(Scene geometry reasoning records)

==*==

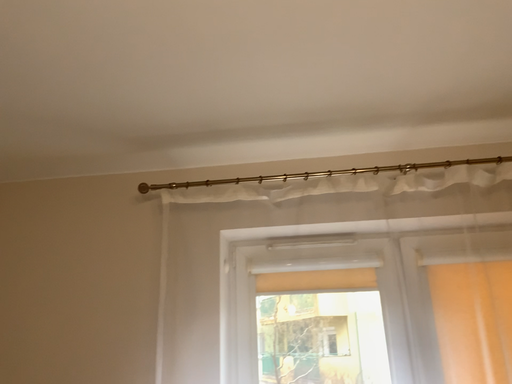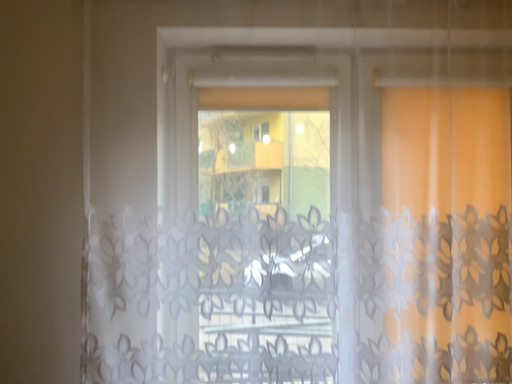
Question: Which way did the camera rotate in the video?

Choices:
 (A) rotated upward
 (B) rotated downward

Answer: (B)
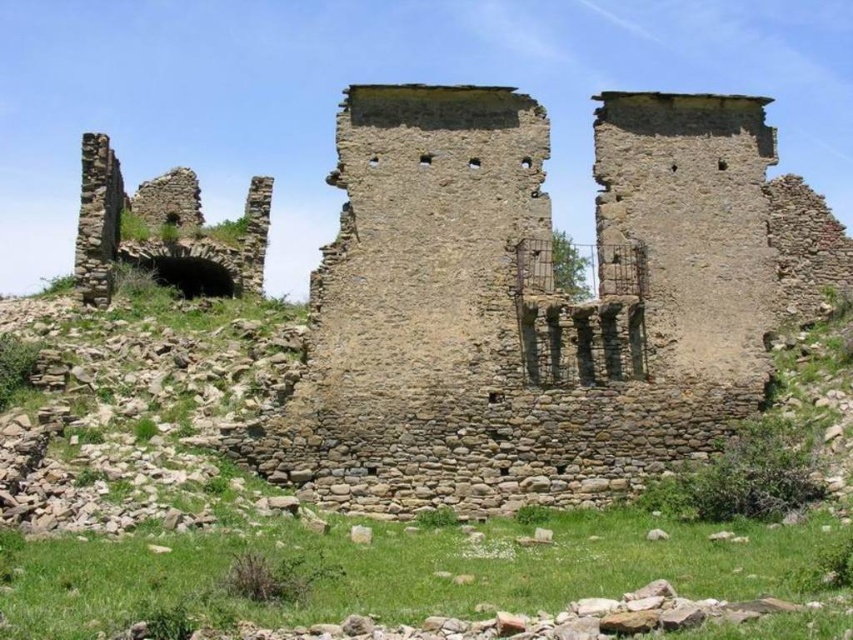
Question: Which point is closer to the camera?

Choices:
 (A) (103, 252)
 (B) (614, 344)

Answer: (B)

Question: Which point appears closest to the camera in this image?

Choices:
 (A) (206, 284)
 (B) (598, 145)

Answer: (B)

Question: Which point is closer to the camera?

Choices:
 (A) rustic stone arch at left
 (B) rustic stone castle at center

Answer: (B)

Question: Can you confirm if rustic stone castle at center is bigger than rustic stone arch at left?

Choices:
 (A) no
 (B) yes

Answer: (B)

Question: Is rustic stone castle at center in front of rustic stone arch at left?

Choices:
 (A) yes
 (B) no

Answer: (A)

Question: Can you confirm if rustic stone castle at center is positioned above rustic stone arch at left?

Choices:
 (A) yes
 (B) no

Answer: (B)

==*==

Copy all of the records above word for word, omitting the pictures.

Question: Which way did the camera rotate in the video?

Choices:
 (A) rotated upward
 (B) rotated downward

Answer: (B)
Question: Which point is closer to the camera?

Choices:
 (A) (103, 252)
 (B) (614, 344)

Answer: (B)

Question: Which point appears closest to the camera in this image?

Choices:
 (A) (206, 284)
 (B) (598, 145)

Answer: (B)

Question: Which point is closer to the camera?

Choices:
 (A) rustic stone arch at left
 (B) rustic stone castle at center

Answer: (B)

Question: Can you confirm if rustic stone castle at center is bigger than rustic stone arch at left?

Choices:
 (A) no
 (B) yes

Answer: (B)

Question: Is rustic stone castle at center in front of rustic stone arch at left?

Choices:
 (A) yes
 (B) no

Answer: (A)

Question: Can you confirm if rustic stone castle at center is positioned above rustic stone arch at left?

Choices:
 (A) yes
 (B) no

Answer: (B)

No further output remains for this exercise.